* WHAT YOU NEED TO DO: Copy out the data exactly, leaving the pictures behind.

···

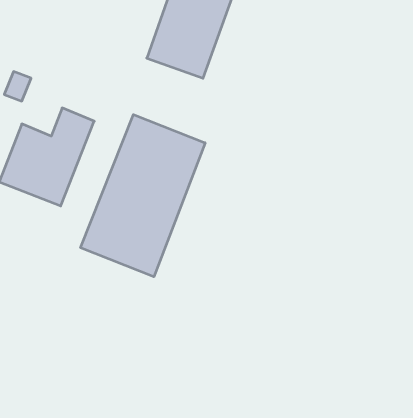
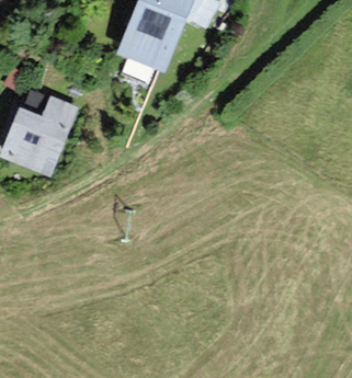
building: [81,115,205,277] -> none

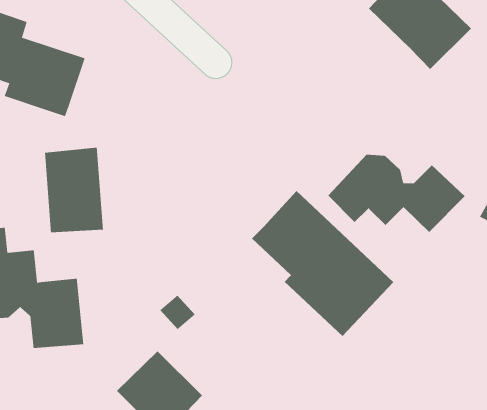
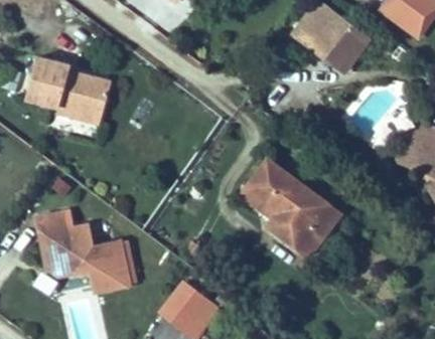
building: [45,147,104,233] -> none
building: [327,154,465,233] -> none

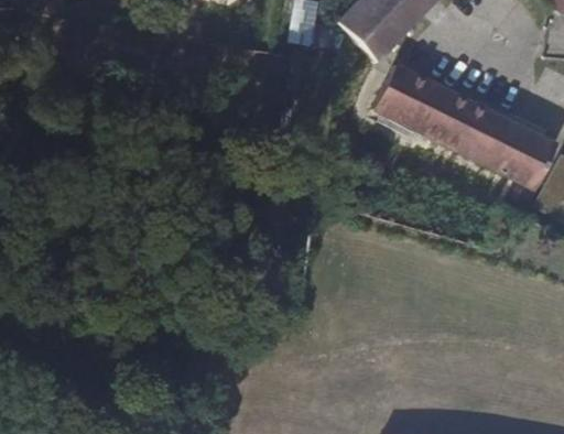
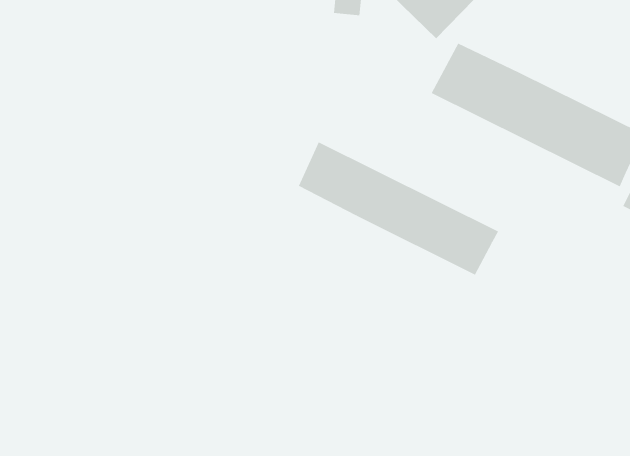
building: none -> [298,141,499,275]

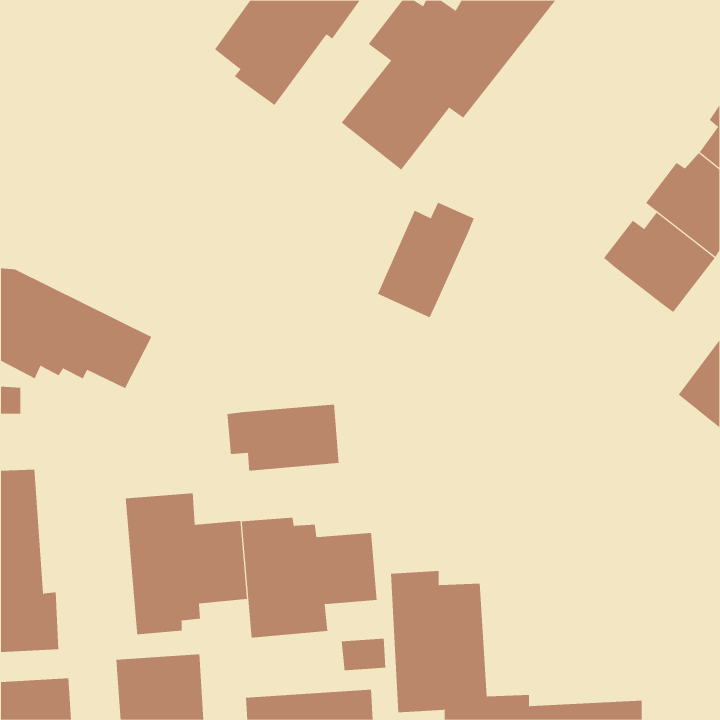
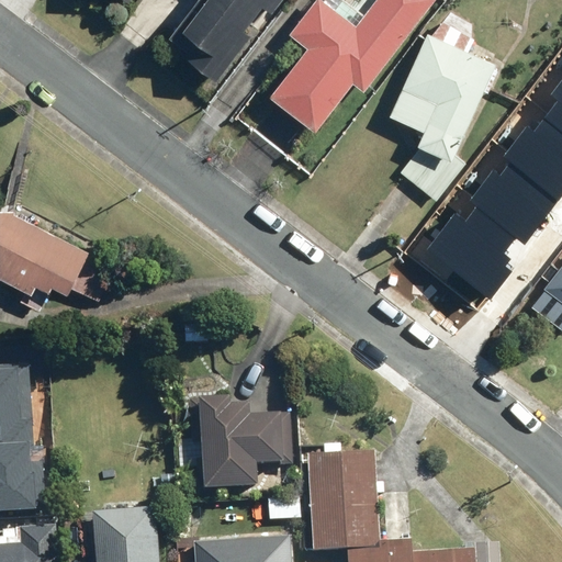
building: none -> [387,33,495,201]
building: [377,202,475,318] -> none
building: none -> [411,207,516,306]
building: [227,404,339,472] -> none
building: [125,493,248,635] -> none

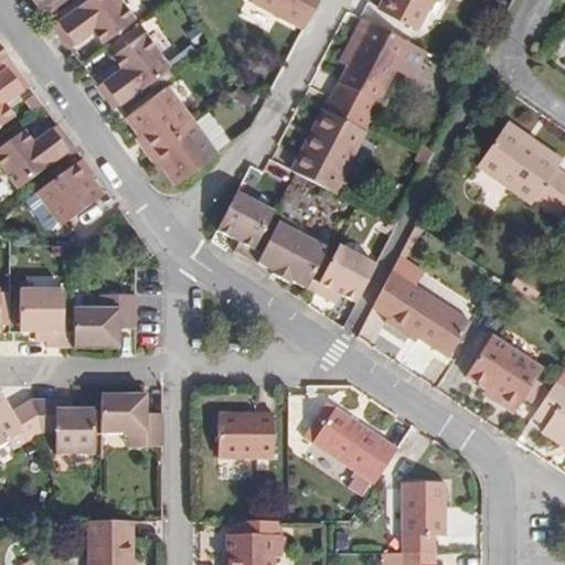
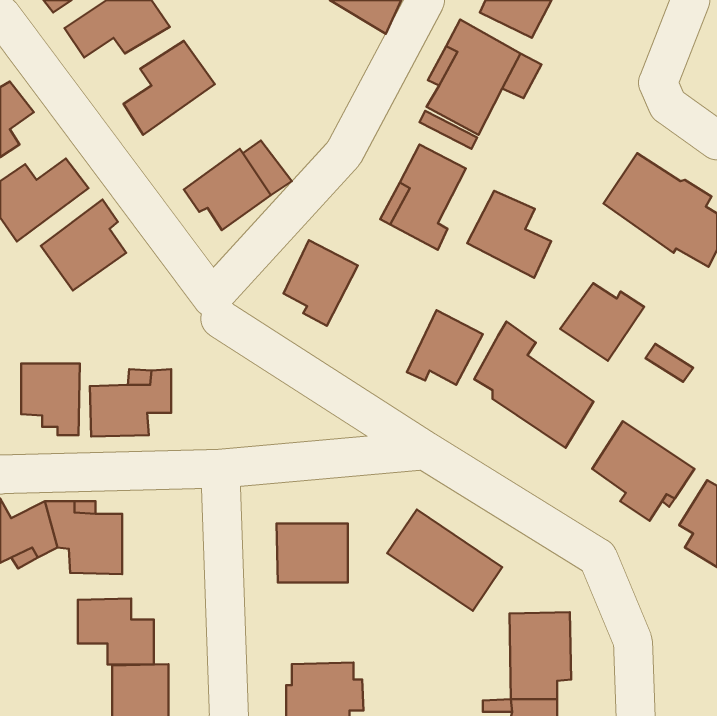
building: [130,85,189,150] -> none
building: none -> [467,191,551,278]
building: [259,213,333,291] -> none
building: none -> [560,283,644,361]
building: [100,392,160,444] -> [78,598,154,664]

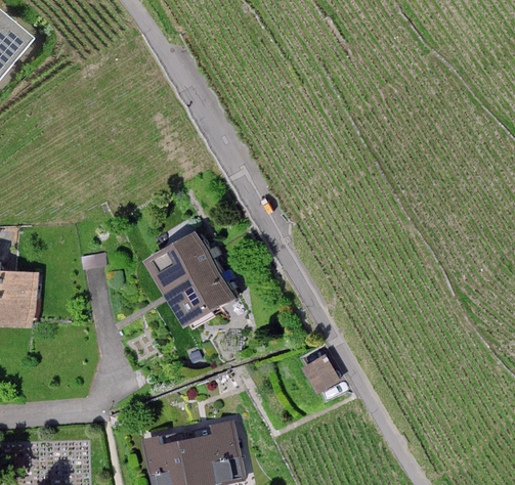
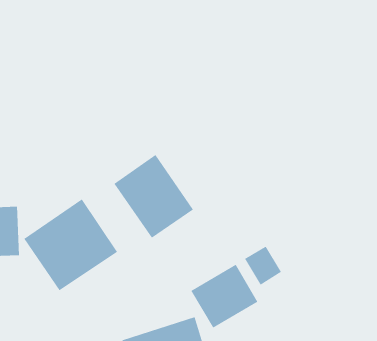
building: none -> [23,198,118,291]
building: none -> [191,264,258,329]

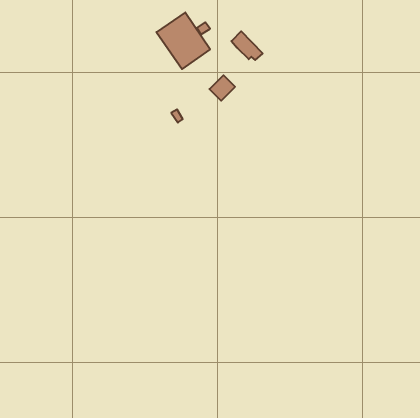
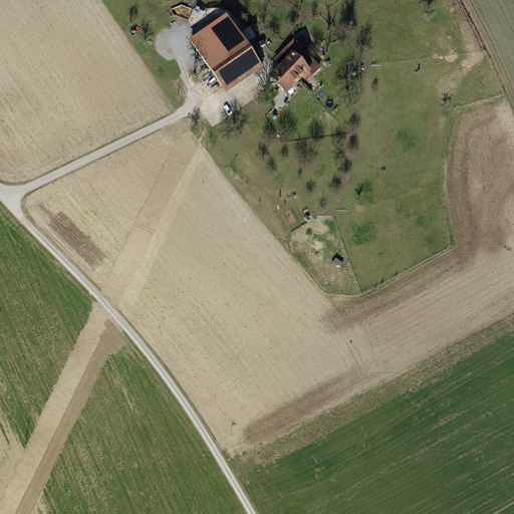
building: [209,75,235,101] -> [272,58,303,89]

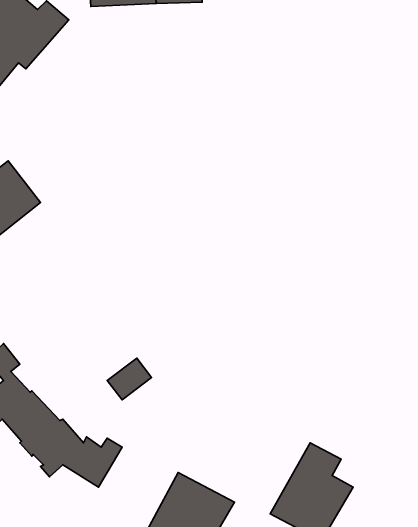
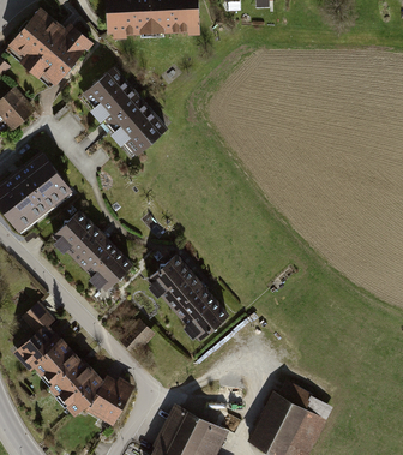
building: none -> [84,68,164,152]
building: none -> [56,211,130,286]
building: none -> [151,255,225,335]

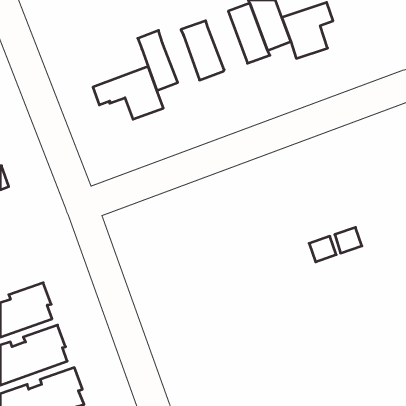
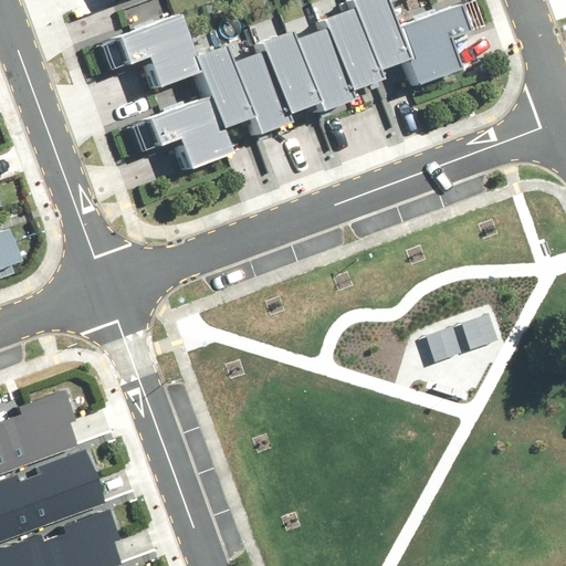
building: none -> [102,14,200,87]
building: none -> [291,29,350,113]
building: none -> [229,53,284,136]

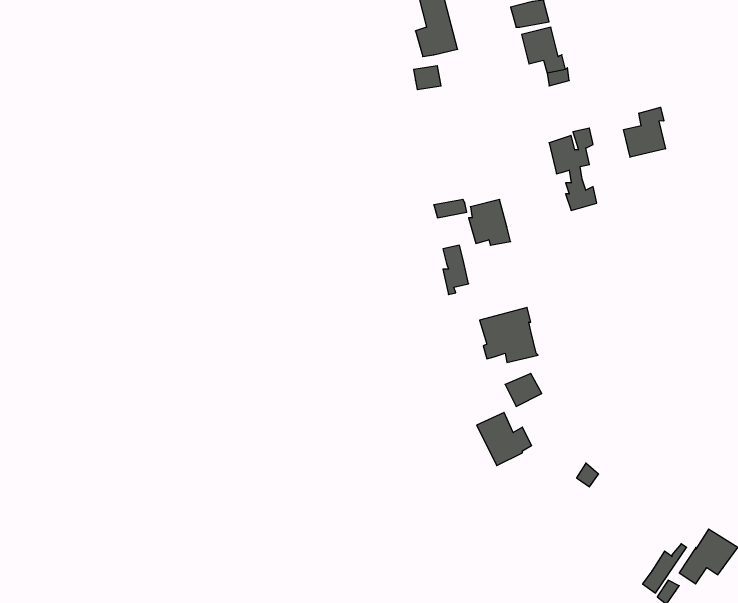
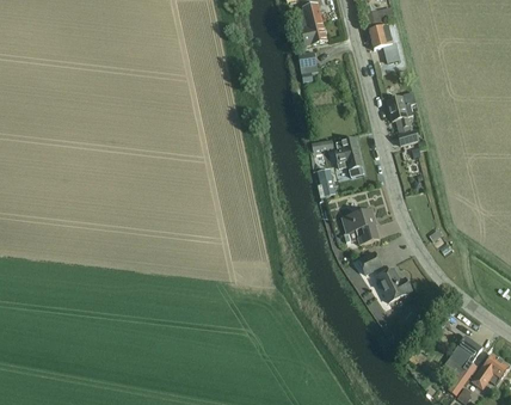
building: [624,107,665,157] -> none
building: [477,412,532,466] -> [376,268,412,302]
building: none -> [449,336,482,370]

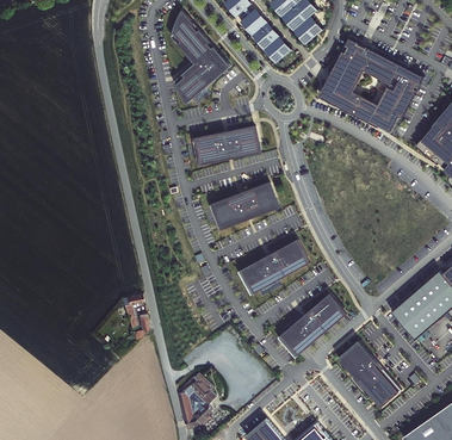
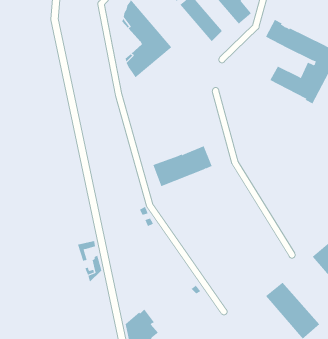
building: [317,57,363,109] -> none
building: [190,126,258,165] -> none
building: [236,238,310,295] -> none
building: [277,293,346,358] -> none

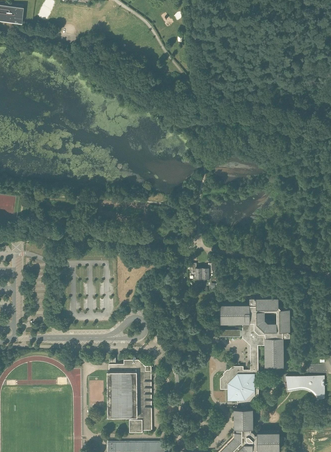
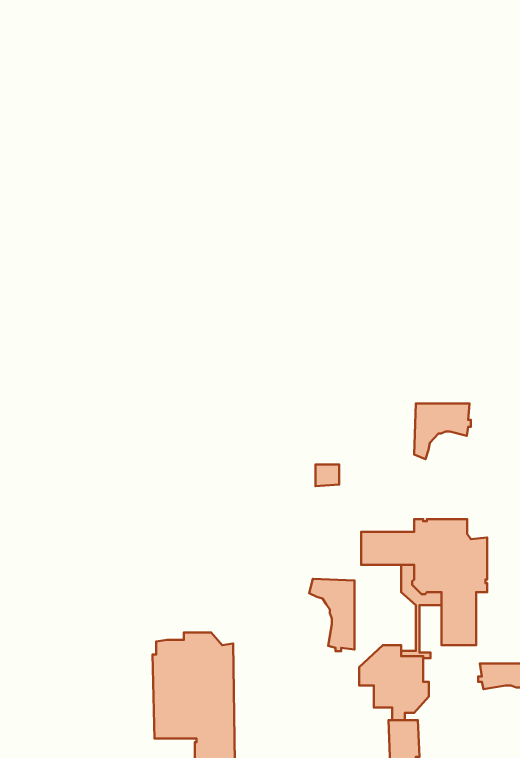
building: none -> [414,403,471,459]
building: none -> [309,579,355,651]

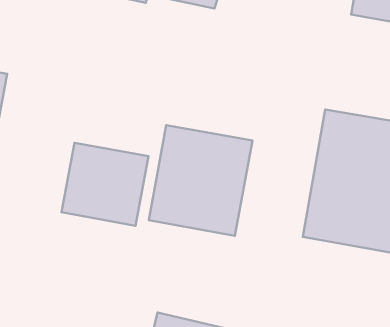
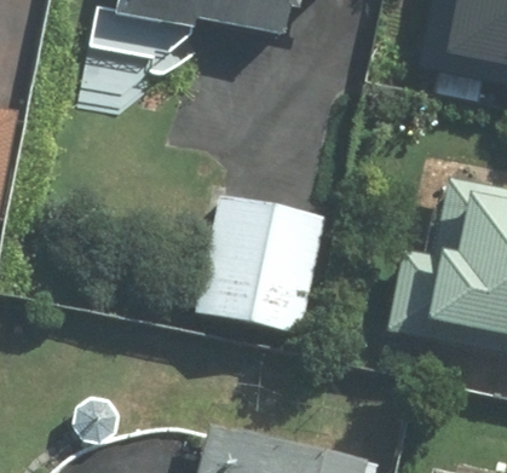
building: [61,143,148,226] -> none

···

* RESULT OF THE EXERCISE:
building: [81,115,205,277] -> none

building: [45,147,104,233] -> none
building: [327,154,465,233] -> none

building: none -> [298,141,499,275]

building: none -> [387,33,495,201]
building: [377,202,475,318] -> none
building: none -> [411,207,516,306]
building: [227,404,339,472] -> none
building: [125,493,248,635] -> none

building: [130,85,189,150] -> none
building: none -> [467,191,551,278]
building: [259,213,333,291] -> none
building: none -> [560,283,644,361]
building: [100,392,160,444] -> [78,598,154,664]

building: none -> [23,198,118,291]
building: none -> [191,264,258,329]

building: [209,75,235,101] -> [272,58,303,89]

building: none -> [84,68,164,152]
building: none -> [56,211,130,286]
building: none -> [151,255,225,335]

building: none -> [102,14,200,87]
building: none -> [291,29,350,113]
building: none -> [229,53,284,136]

building: [624,107,665,157] -> none
building: [477,412,532,466] -> [376,268,412,302]
building: none -> [449,336,482,370]

building: [317,57,363,109] -> none
building: [190,126,258,165] -> none
building: [236,238,310,295] -> none
building: [277,293,346,358] -> none

building: none -> [414,403,471,459]
building: none -> [309,579,355,651]

building: [61,143,148,226] -> none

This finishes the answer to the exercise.